-------- RECORDS PROVIDED

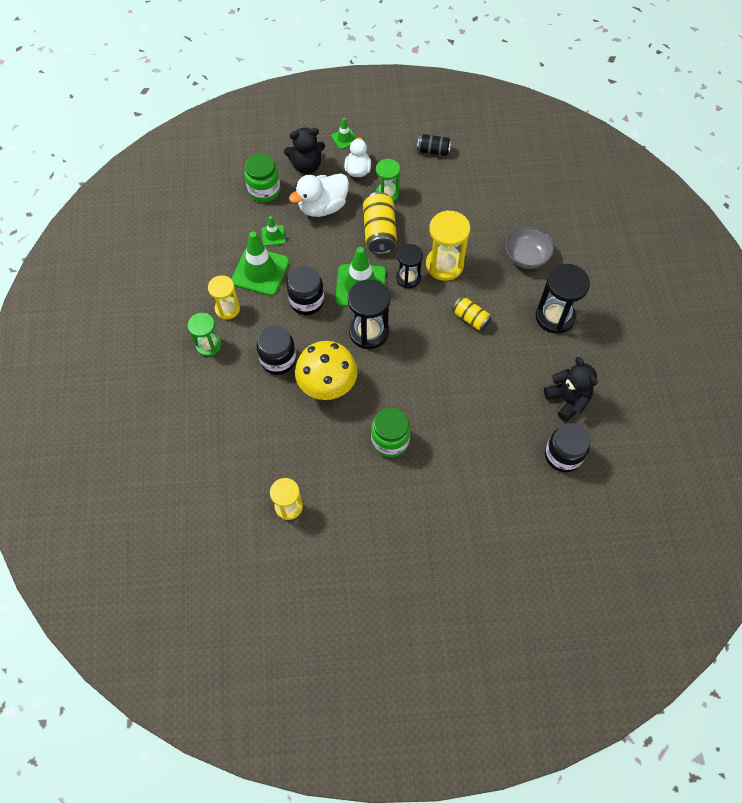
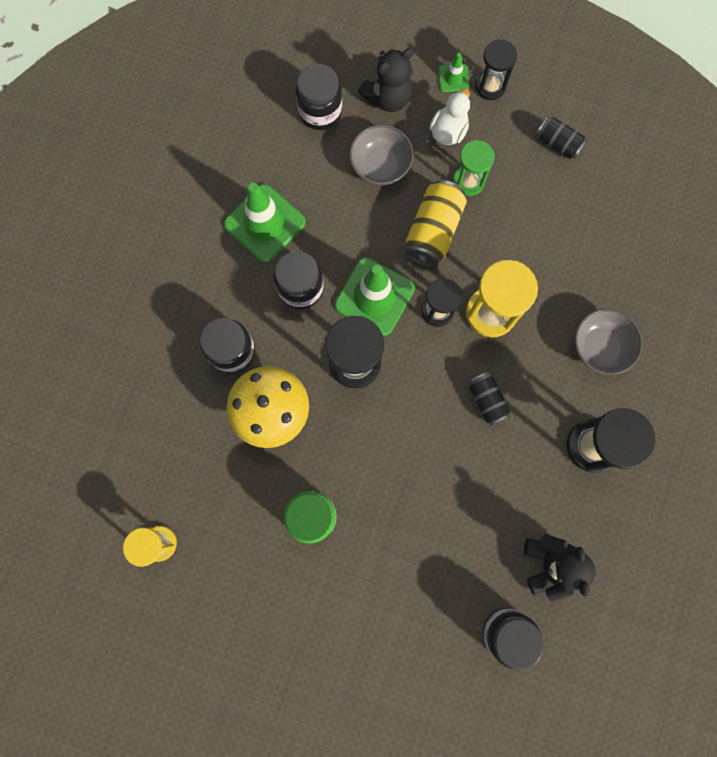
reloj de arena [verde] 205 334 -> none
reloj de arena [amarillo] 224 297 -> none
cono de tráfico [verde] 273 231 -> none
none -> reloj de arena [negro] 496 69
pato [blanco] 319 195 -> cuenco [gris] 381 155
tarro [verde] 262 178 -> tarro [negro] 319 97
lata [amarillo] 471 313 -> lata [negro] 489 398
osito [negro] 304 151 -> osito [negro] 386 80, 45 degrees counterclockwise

----------------

**HOW TO COMPLETE THIS TASK**. Return the full set of lines above word for word and with no pictures.

**SOLUTION FOR THIS TASK**.
reloj de arena [verde] 205 334 -> none
reloj de arena [amarillo] 224 297 -> none
cono de tráfico [verde] 273 231 -> none
none -> reloj de arena [negro] 496 69
pato [blanco] 319 195 -> cuenco [gris] 381 155
tarro [verde] 262 178 -> tarro [negro] 319 97
lata [amarillo] 471 313 -> lata [negro] 489 398
osito [negro] 304 151 -> osito [negro] 386 80, 45 degrees counterclockwise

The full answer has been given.